### Problem to solve
Would you work out how many lines below include the word "scissors"? Only that number is wanted.

── Records for the task ──

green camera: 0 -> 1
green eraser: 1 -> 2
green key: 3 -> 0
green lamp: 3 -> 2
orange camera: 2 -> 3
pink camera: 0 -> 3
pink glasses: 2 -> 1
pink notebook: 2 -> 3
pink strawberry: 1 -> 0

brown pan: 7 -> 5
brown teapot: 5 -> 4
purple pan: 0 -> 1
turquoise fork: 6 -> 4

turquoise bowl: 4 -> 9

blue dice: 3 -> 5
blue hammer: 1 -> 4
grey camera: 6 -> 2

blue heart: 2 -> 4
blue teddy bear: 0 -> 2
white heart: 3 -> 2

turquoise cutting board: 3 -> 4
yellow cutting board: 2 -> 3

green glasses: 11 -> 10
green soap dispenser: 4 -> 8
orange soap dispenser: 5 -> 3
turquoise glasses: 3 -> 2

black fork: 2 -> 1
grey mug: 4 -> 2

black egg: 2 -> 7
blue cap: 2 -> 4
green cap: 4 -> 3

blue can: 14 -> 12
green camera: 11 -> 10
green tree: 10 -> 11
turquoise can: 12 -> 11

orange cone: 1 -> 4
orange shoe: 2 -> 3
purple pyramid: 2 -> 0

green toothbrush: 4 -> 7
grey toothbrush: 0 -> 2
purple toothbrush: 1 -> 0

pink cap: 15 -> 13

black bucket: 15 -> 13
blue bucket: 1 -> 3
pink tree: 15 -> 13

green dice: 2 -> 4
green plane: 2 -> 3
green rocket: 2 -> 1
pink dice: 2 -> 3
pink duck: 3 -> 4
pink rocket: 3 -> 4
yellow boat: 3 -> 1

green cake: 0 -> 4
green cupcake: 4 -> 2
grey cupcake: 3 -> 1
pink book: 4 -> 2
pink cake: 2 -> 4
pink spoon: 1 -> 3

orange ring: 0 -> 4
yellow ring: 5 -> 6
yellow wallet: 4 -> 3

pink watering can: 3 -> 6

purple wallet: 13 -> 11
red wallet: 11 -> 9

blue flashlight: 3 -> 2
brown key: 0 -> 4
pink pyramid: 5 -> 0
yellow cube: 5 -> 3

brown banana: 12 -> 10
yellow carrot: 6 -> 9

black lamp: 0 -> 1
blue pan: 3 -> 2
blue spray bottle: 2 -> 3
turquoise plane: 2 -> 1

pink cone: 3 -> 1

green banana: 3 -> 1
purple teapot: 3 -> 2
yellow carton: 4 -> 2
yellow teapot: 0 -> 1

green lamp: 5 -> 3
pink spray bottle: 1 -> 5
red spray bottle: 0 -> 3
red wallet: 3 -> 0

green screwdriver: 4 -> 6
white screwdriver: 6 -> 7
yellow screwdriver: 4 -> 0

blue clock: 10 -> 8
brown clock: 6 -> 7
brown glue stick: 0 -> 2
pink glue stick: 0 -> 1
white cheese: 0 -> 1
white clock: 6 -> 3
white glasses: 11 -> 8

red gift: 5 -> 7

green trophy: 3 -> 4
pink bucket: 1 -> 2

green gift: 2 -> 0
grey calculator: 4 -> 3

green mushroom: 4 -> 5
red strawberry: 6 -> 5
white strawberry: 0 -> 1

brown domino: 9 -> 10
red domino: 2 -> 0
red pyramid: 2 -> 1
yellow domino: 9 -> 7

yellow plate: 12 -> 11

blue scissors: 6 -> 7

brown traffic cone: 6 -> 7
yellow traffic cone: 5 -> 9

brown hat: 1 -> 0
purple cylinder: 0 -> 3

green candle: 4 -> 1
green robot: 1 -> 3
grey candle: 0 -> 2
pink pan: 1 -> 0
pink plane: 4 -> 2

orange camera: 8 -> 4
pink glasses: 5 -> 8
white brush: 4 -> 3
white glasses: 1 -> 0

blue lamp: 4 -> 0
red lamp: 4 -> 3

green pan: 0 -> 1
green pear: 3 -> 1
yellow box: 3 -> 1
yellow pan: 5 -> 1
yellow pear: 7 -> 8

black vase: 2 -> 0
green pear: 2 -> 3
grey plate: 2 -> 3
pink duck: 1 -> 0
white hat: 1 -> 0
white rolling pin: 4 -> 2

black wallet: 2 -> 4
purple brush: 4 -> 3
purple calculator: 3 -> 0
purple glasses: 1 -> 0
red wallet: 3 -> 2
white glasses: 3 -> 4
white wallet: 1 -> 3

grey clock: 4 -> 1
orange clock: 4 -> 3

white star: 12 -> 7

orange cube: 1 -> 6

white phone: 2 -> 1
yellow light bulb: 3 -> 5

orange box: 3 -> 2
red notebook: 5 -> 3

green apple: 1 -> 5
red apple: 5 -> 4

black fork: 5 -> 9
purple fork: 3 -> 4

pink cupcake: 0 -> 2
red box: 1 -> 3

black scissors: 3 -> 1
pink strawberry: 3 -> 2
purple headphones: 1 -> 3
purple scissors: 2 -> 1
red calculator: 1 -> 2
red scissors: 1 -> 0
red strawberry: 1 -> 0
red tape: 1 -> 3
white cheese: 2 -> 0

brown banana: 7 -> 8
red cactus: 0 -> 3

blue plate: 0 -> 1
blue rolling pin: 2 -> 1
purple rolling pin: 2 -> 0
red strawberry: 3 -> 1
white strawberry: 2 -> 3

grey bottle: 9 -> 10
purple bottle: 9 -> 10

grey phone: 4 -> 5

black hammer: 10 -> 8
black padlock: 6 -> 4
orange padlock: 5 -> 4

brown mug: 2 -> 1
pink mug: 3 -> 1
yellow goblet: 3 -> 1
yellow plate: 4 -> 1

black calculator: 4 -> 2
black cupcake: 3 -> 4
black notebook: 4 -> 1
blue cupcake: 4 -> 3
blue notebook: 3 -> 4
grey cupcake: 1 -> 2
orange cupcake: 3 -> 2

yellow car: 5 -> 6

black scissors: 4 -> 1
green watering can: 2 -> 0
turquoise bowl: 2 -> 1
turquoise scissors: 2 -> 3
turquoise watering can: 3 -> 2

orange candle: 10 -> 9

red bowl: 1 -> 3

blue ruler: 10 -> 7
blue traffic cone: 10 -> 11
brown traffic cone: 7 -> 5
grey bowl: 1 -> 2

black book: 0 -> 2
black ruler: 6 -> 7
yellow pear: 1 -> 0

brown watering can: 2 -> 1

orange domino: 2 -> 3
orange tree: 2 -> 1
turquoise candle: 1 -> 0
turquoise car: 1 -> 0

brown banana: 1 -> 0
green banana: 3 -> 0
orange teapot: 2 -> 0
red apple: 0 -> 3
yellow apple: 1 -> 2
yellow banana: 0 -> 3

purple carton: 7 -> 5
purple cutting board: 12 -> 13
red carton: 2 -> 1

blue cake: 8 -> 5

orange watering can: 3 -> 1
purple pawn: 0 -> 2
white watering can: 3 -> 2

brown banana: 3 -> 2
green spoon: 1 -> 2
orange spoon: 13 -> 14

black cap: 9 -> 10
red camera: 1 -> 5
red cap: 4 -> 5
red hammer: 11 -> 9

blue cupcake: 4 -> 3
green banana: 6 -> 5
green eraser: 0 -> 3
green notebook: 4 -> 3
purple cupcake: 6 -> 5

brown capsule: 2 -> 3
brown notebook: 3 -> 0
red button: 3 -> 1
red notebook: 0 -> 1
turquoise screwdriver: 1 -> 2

───

### Finished exercise
6